----- Source information

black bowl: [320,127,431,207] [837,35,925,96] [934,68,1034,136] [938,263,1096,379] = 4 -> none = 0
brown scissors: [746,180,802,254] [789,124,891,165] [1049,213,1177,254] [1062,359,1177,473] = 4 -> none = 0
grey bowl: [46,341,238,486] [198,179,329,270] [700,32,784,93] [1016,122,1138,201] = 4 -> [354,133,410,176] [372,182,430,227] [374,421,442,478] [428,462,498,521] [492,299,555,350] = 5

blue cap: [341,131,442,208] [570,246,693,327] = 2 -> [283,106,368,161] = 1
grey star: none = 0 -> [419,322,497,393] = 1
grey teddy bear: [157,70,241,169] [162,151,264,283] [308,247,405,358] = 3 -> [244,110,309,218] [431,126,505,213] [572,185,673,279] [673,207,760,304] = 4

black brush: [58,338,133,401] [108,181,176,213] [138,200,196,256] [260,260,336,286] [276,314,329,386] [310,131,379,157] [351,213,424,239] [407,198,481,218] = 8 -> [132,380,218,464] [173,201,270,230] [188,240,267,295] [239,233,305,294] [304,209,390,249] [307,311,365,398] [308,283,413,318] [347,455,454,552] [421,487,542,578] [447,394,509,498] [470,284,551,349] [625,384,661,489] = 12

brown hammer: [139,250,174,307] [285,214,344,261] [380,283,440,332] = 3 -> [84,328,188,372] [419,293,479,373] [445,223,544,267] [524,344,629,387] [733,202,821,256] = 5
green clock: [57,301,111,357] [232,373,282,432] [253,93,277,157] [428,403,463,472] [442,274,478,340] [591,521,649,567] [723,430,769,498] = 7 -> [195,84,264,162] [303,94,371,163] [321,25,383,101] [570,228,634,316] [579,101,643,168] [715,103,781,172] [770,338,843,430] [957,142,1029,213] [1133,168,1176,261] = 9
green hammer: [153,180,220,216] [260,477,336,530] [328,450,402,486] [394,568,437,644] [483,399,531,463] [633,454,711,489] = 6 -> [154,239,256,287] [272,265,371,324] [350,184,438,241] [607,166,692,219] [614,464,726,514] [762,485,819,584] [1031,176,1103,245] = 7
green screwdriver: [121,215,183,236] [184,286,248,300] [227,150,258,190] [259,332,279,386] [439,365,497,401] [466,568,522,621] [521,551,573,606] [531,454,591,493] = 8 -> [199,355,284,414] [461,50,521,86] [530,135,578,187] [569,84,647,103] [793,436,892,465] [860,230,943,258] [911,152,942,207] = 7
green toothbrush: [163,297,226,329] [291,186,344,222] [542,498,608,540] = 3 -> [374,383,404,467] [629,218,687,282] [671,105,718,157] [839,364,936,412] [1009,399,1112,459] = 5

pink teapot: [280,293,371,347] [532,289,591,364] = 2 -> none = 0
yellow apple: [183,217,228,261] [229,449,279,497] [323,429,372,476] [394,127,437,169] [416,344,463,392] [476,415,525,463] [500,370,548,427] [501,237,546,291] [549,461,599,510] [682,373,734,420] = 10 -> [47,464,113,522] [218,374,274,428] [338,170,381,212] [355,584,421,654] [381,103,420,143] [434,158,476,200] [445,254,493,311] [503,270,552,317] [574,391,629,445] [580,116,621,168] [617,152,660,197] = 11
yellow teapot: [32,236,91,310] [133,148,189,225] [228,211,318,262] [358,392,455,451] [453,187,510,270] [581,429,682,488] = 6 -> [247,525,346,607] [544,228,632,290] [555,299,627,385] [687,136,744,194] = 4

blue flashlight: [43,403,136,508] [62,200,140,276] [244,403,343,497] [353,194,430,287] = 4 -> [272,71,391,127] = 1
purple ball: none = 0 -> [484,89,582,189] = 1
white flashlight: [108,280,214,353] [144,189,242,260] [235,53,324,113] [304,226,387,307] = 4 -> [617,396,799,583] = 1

----------

- Your goal: Return all lines from the entries that contain the string "blue".

- Task result:
blue cap: [341,131,442,208] [570,246,693,327] = 2 -> [283,106,368,161] = 1
blue flashlight: [43,403,136,508] [62,200,140,276] [244,403,343,497] [353,194,430,287] = 4 -> [272,71,391,127] = 1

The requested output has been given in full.